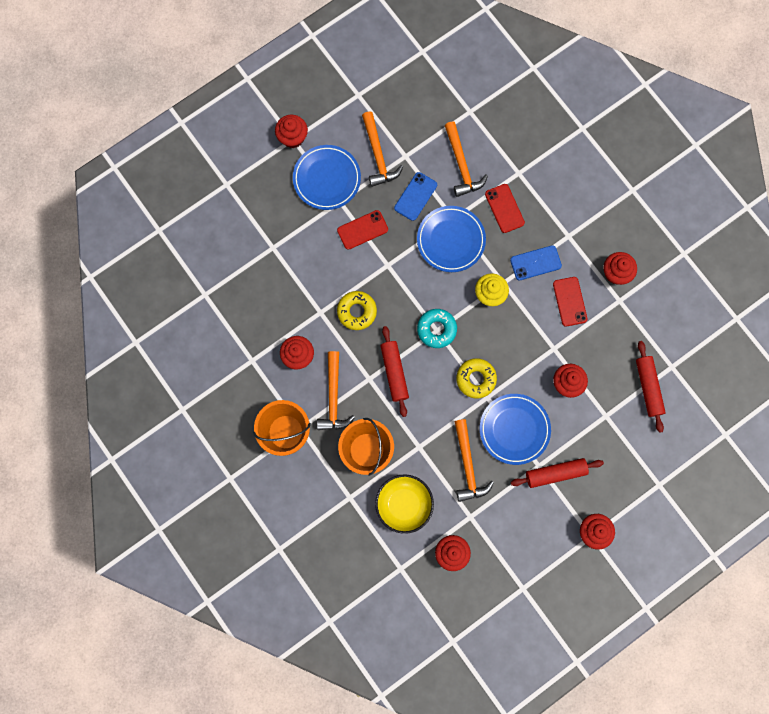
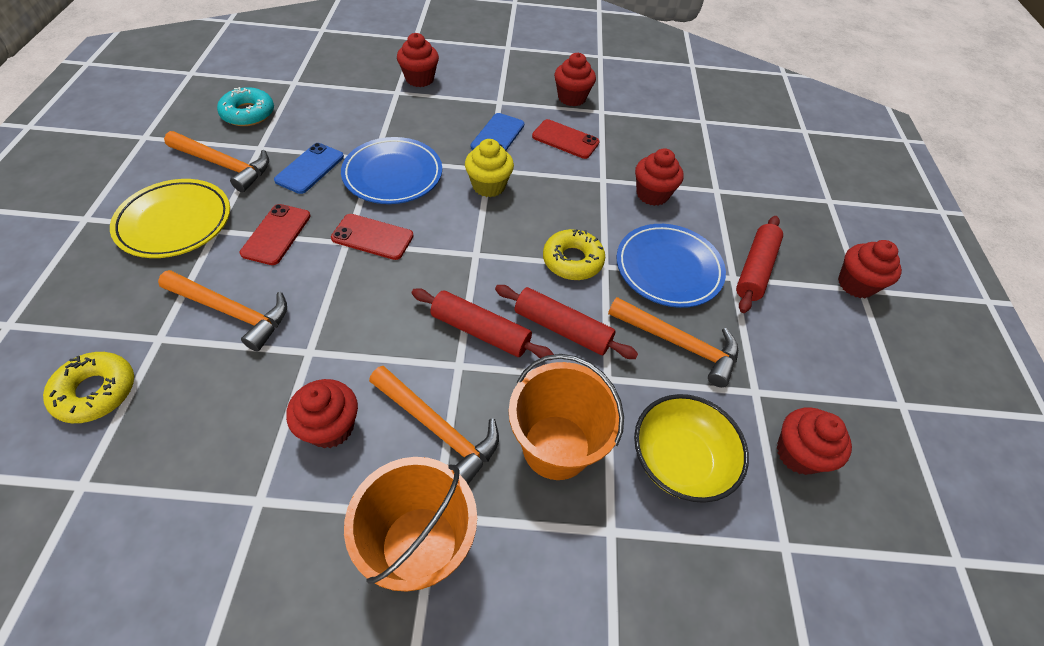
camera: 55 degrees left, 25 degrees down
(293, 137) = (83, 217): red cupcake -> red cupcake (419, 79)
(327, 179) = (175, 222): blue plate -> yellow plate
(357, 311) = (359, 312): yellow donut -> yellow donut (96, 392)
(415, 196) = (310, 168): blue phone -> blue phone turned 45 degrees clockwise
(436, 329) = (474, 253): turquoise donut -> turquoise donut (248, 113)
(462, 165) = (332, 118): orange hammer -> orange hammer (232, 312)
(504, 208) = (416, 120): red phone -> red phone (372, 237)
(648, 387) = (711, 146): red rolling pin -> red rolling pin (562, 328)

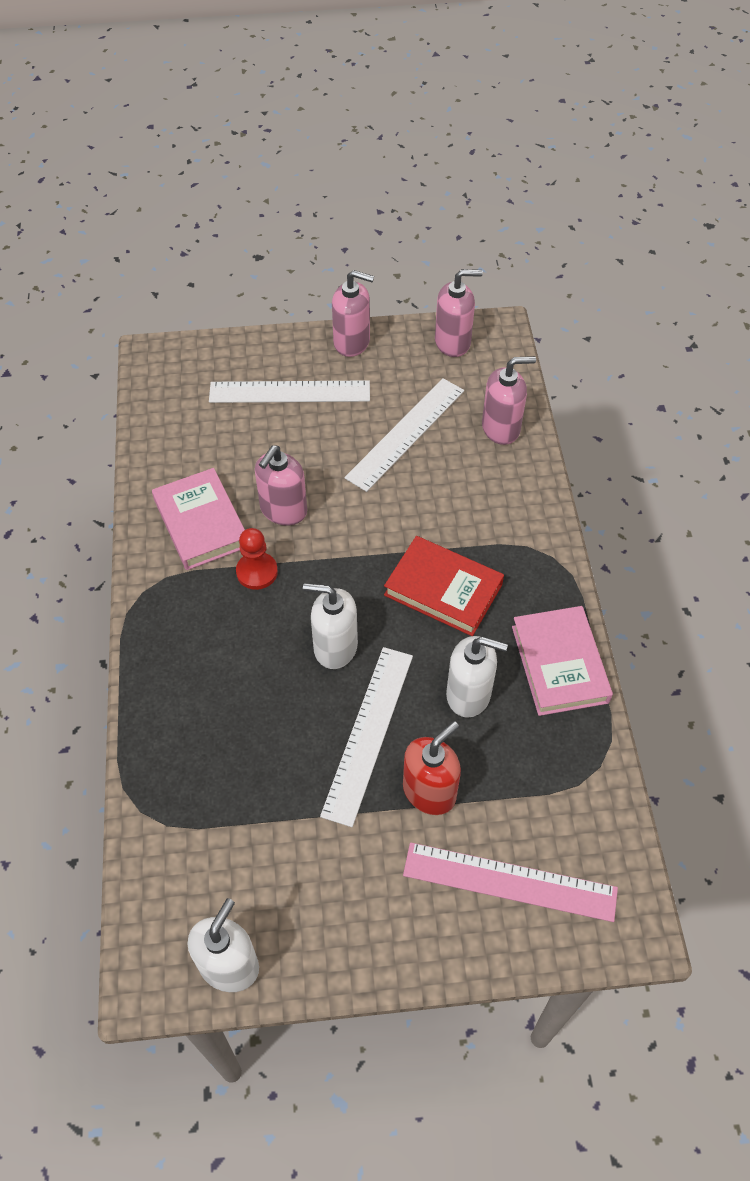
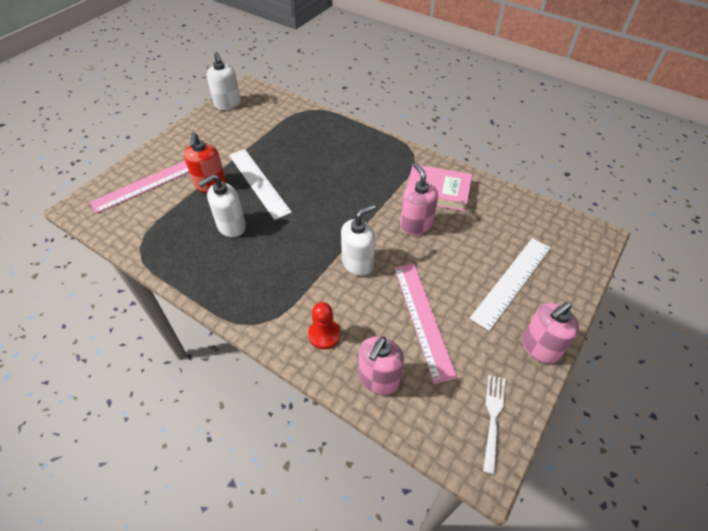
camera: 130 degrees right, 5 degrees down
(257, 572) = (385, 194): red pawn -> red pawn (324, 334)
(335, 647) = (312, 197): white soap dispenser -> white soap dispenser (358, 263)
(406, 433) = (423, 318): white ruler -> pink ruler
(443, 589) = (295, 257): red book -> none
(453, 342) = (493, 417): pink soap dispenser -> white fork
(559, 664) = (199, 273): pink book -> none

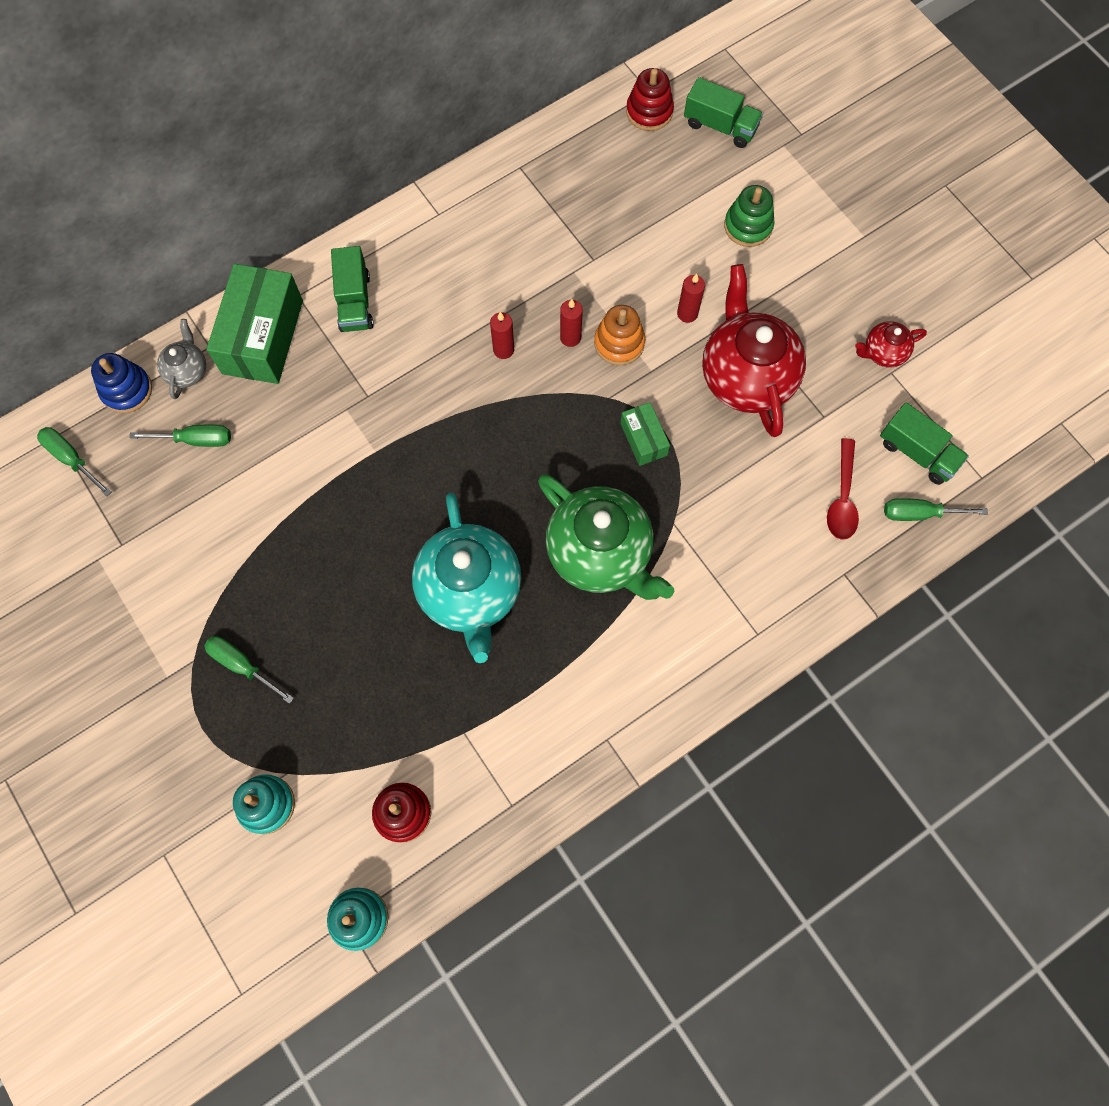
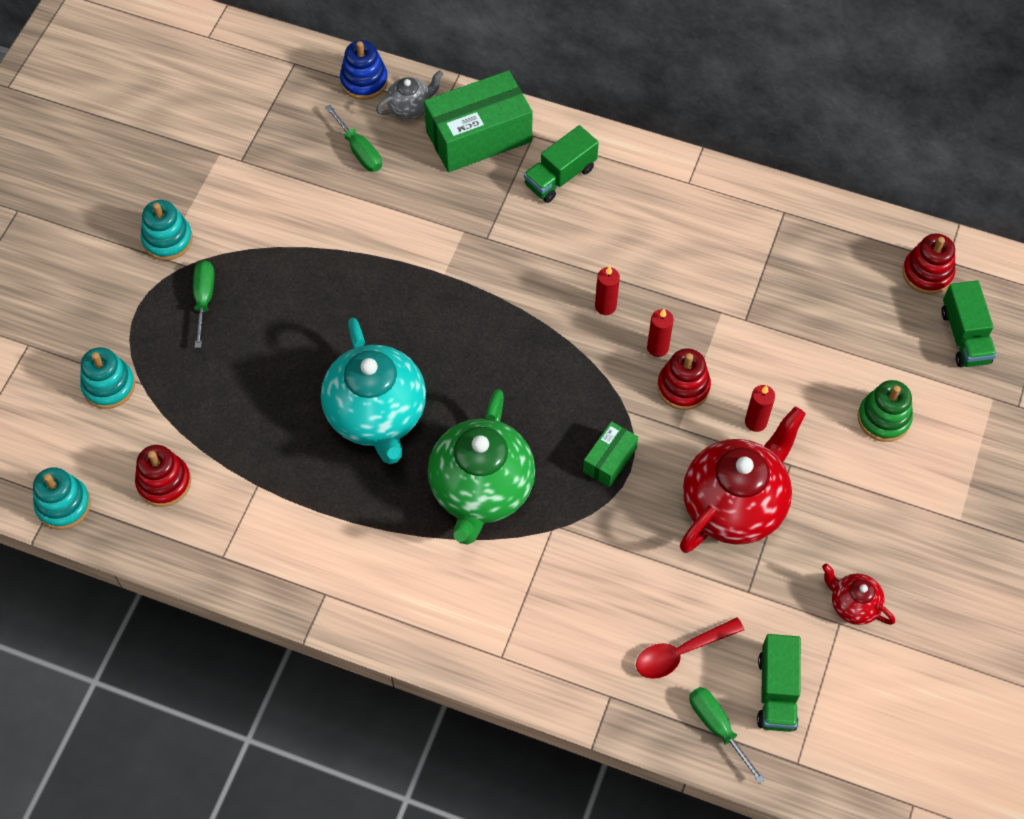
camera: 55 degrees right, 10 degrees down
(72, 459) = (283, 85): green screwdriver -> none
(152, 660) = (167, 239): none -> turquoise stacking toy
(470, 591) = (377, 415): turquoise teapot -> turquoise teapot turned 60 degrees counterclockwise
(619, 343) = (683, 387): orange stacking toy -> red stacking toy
- - - -
(AIM OF THE EXERCISE) State how many lines in the listing above contain the string "blue". Include no other words.

(OUTPUT) 2